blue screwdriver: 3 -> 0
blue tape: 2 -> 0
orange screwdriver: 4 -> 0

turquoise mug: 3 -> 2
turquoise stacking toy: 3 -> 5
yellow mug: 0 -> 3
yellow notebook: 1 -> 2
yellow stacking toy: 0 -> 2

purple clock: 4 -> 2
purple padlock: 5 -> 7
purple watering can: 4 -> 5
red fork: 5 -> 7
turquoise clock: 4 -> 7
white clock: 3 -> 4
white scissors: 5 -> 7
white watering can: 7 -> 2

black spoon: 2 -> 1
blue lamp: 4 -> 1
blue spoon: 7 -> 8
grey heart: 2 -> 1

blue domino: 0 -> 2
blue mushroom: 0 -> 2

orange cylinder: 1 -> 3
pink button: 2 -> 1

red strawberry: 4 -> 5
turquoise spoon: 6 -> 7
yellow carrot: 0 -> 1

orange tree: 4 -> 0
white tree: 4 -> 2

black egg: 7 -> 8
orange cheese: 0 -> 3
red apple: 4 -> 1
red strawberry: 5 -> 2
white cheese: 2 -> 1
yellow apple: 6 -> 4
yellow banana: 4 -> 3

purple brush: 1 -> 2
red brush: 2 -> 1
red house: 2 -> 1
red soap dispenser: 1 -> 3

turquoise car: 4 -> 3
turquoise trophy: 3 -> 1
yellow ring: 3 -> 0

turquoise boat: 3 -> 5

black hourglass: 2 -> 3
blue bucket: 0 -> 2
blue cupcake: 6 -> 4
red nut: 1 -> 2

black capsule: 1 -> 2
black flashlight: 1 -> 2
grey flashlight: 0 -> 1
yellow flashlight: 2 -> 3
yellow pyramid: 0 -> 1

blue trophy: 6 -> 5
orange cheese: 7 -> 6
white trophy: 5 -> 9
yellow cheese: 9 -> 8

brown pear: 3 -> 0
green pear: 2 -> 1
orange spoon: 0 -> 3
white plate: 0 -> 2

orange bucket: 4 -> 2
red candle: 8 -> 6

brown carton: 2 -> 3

-- -- --

Aim of the exercise:
The result consists of the line with "blue tape: 2 -> 0" through the last line of the entries above, repeated exactly and with nothing else.

Output for this task:
blue tape: 2 -> 0
orange screwdriver: 4 -> 0

turquoise mug: 3 -> 2
turquoise stacking toy: 3 -> 5
yellow mug: 0 -> 3
yellow notebook: 1 -> 2
yellow stacking toy: 0 -> 2

purple clock: 4 -> 2
purple padlock: 5 -> 7
purple watering can: 4 -> 5
red fork: 5 -> 7
turquoise clock: 4 -> 7
white clock: 3 -> 4
white scissors: 5 -> 7
white watering can: 7 -> 2

black spoon: 2 -> 1
blue lamp: 4 -> 1
blue spoon: 7 -> 8
grey heart: 2 -> 1

blue domino: 0 -> 2
blue mushroom: 0 -> 2

orange cylinder: 1 -> 3
pink button: 2 -> 1

red strawberry: 4 -> 5
turquoise spoon: 6 -> 7
yellow carrot: 0 -> 1

orange tree: 4 -> 0
white tree: 4 -> 2

black egg: 7 -> 8
orange cheese: 0 -> 3
red apple: 4 -> 1
red strawberry: 5 -> 2
white cheese: 2 -> 1
yellow apple: 6 -> 4
yellow banana: 4 -> 3

purple brush: 1 -> 2
red brush: 2 -> 1
red house: 2 -> 1
red soap dispenser: 1 -> 3

turquoise car: 4 -> 3
turquoise trophy: 3 -> 1
yellow ring: 3 -> 0

turquoise boat: 3 -> 5

black hourglass: 2 -> 3
blue bucket: 0 -> 2
blue cupcake: 6 -> 4
red nut: 1 -> 2

black capsule: 1 -> 2
black flashlight: 1 -> 2
grey flashlight: 0 -> 1
yellow flashlight: 2 -> 3
yellow pyramid: 0 -> 1

blue trophy: 6 -> 5
orange cheese: 7 -> 6
white trophy: 5 -> 9
yellow cheese: 9 -> 8

brown pear: 3 -> 0
green pear: 2 -> 1
orange spoon: 0 -> 3
white plate: 0 -> 2

orange bucket: 4 -> 2
red candle: 8 -> 6

brown carton: 2 -> 3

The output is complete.